— Work instructions —
Please give back the listing below word for word, without the images.

Raw data Start Marker

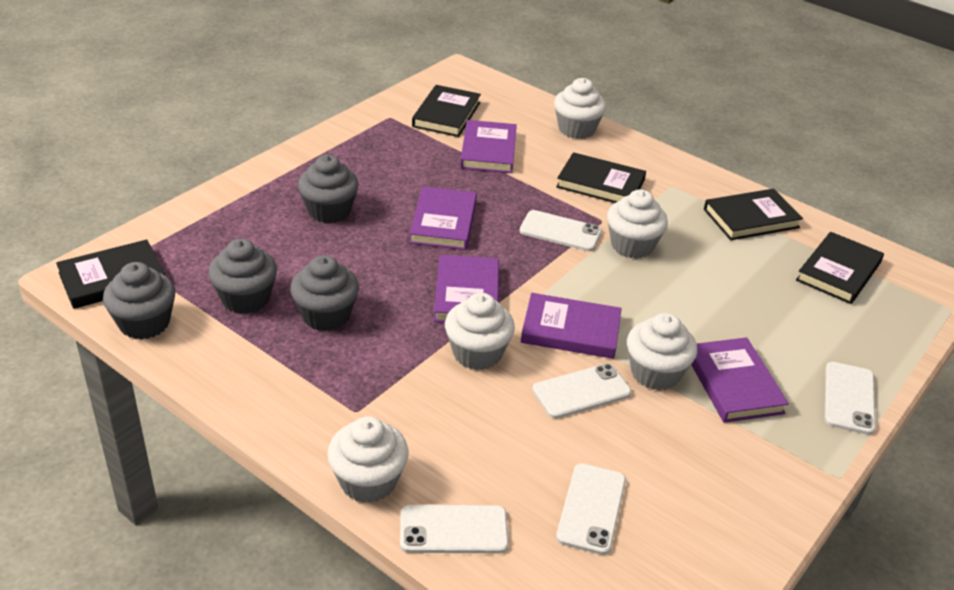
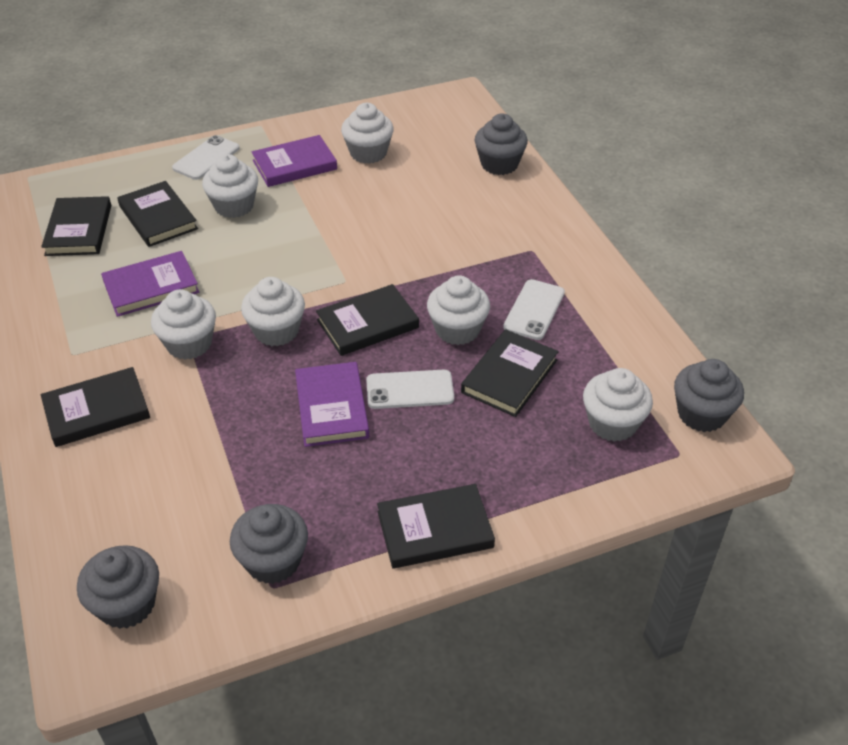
black book: 5 -> 6
purple book: 5 -> 3
white cupcake: 5 -> 6
white phone: 5 -> 3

Raw data End Marker

— Expected answer —
black book: 5 -> 6
purple book: 5 -> 3
white cupcake: 5 -> 6
white phone: 5 -> 3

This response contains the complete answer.